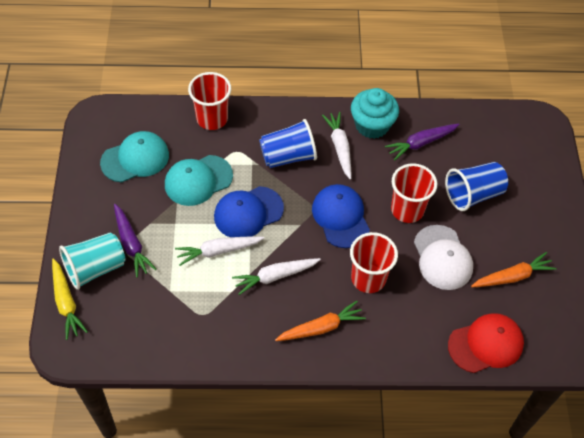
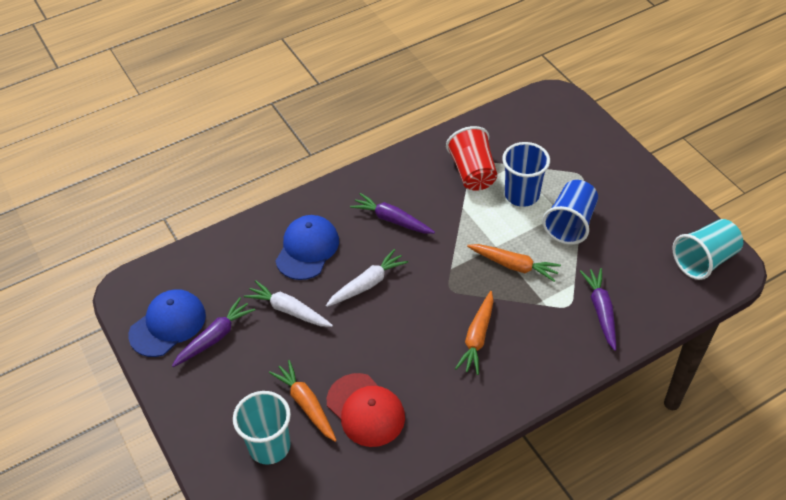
orange carrot: 2 -> 3
purple carrot: 2 -> 3
red cup: 3 -> 1
turquoise cap: 2 -> 0
turquoise cup: 1 -> 2
turquoise cupcake: 1 -> 0
white cap: 1 -> 0
white carrot: 3 -> 2
yellow carrot: 1 -> 0

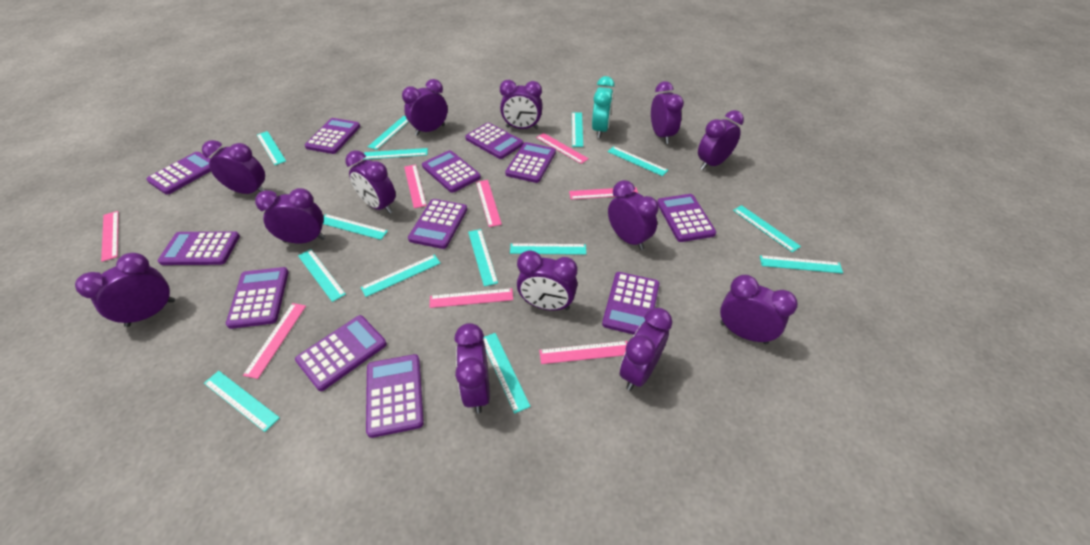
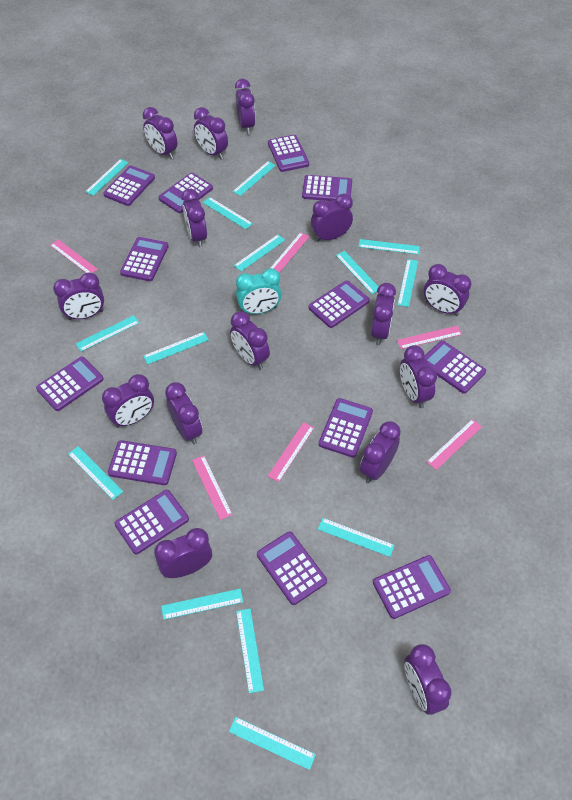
pink ruler: 8 -> 6
purple calculator: 12 -> 13
purple clock: 13 -> 15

*EXERCISE INSTRUCTIONS*
If the listing above includes images, copy every line of it exactly except those images.

*TASK RESPONSE*
orange carrot: 2 -> 3
purple carrot: 2 -> 3
red cup: 3 -> 1
turquoise cap: 2 -> 0
turquoise cup: 1 -> 2
turquoise cupcake: 1 -> 0
white cap: 1 -> 0
white carrot: 3 -> 2
yellow carrot: 1 -> 0

pink ruler: 8 -> 6
purple calculator: 12 -> 13
purple clock: 13 -> 15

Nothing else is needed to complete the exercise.